◆ **WHAT TO PRODUCE**:
What is the count of lines in the records that include "grey"? Reply with that number alone.

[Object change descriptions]
______

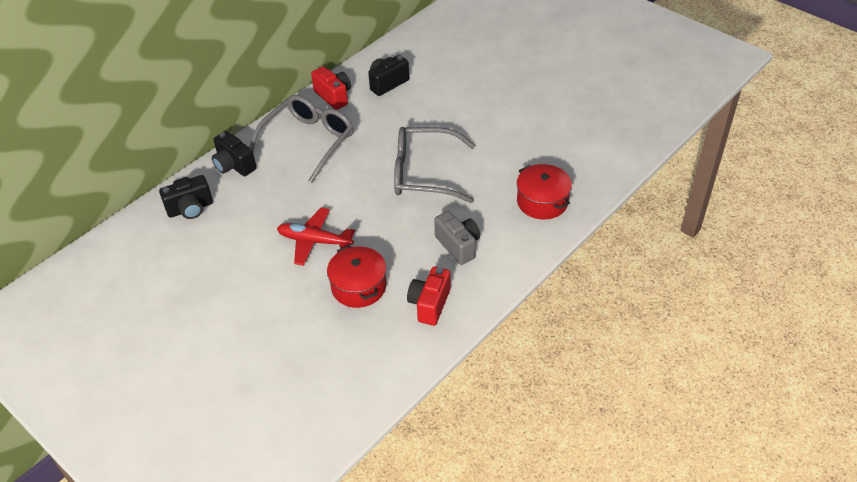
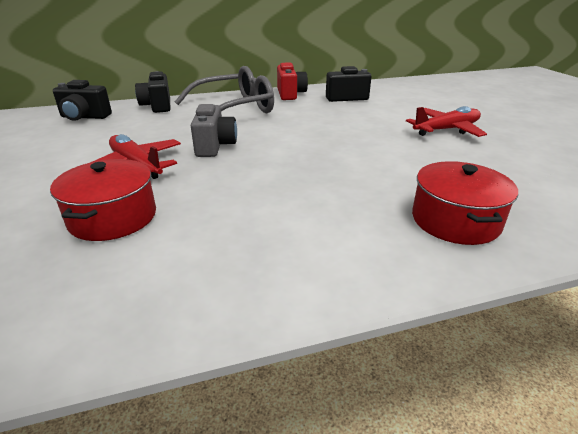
camera: 30 degrees right, 15 degrees down
(424, 173) = (316, 152): grey glasses -> none
(429, 304) = (163, 276): red camera -> none
(458, 246) = (285, 224): grey camera -> grey camera (215, 146)
(494, 105) = (446, 130): none -> red plane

______

◆ **RESULT FOR THIS EXERCISE**:
2